* _PROBLEM TO WORK ON_
Please repeat exactly the lines below from the one containing "none -> yellow brick F6 level 2" down to the one containing "lime brick J4:J5", both included, and nothing else.

* _DATASET RECORDS_

╭──

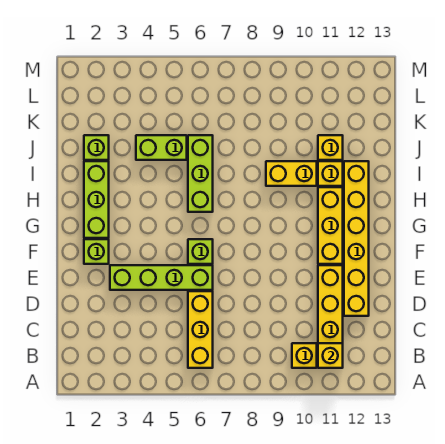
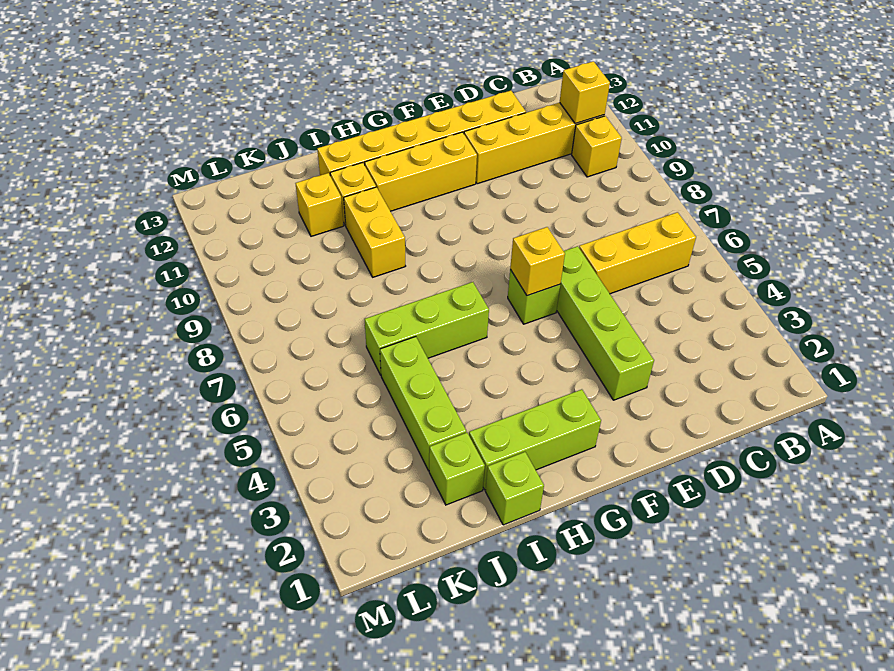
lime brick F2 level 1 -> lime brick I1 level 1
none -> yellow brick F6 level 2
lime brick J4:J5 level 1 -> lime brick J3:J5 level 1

╰──
╭──

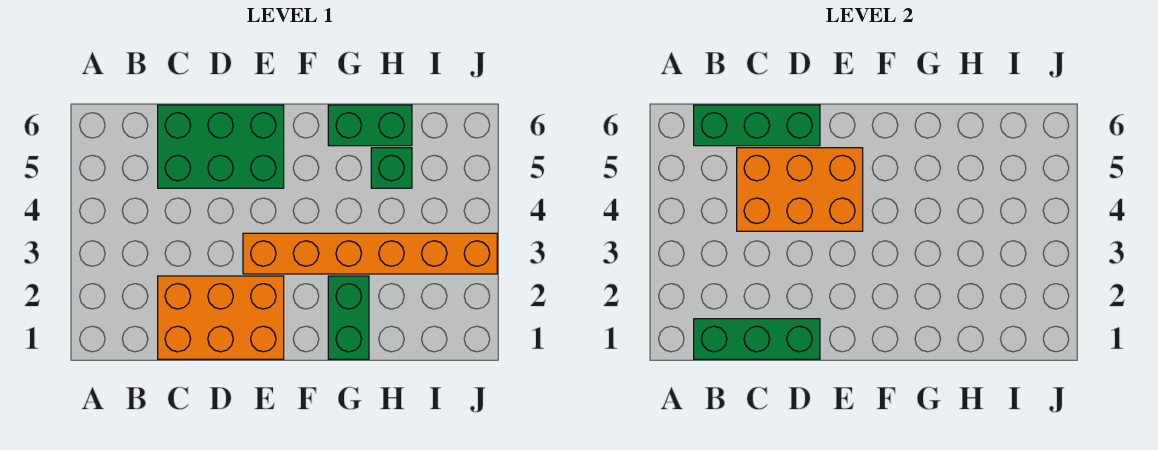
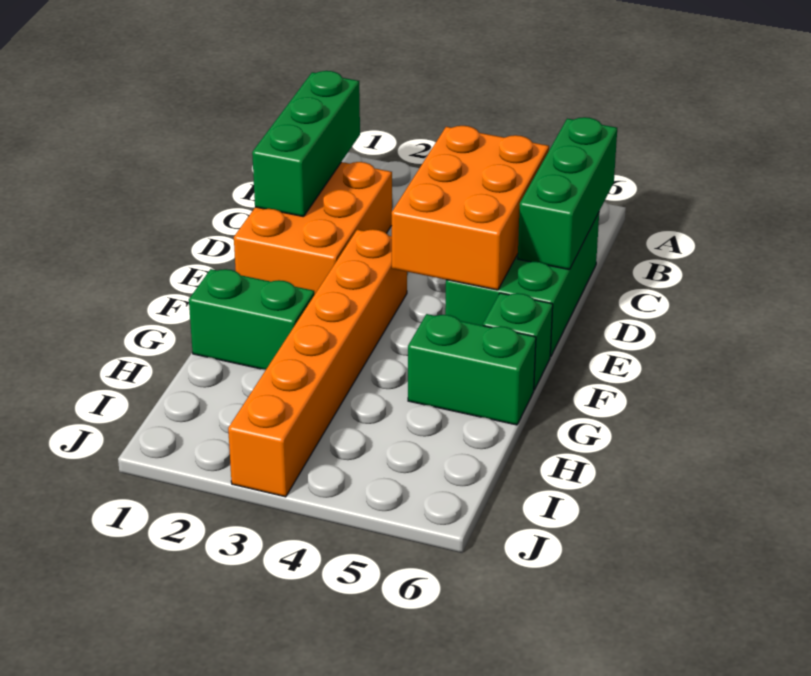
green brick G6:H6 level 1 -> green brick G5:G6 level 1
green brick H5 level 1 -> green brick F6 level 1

╰──

* _TASK SOLUTION_
none -> yellow brick F6 level 2
lime brick J4:J5 level 1 -> lime brick J3:J5 level 1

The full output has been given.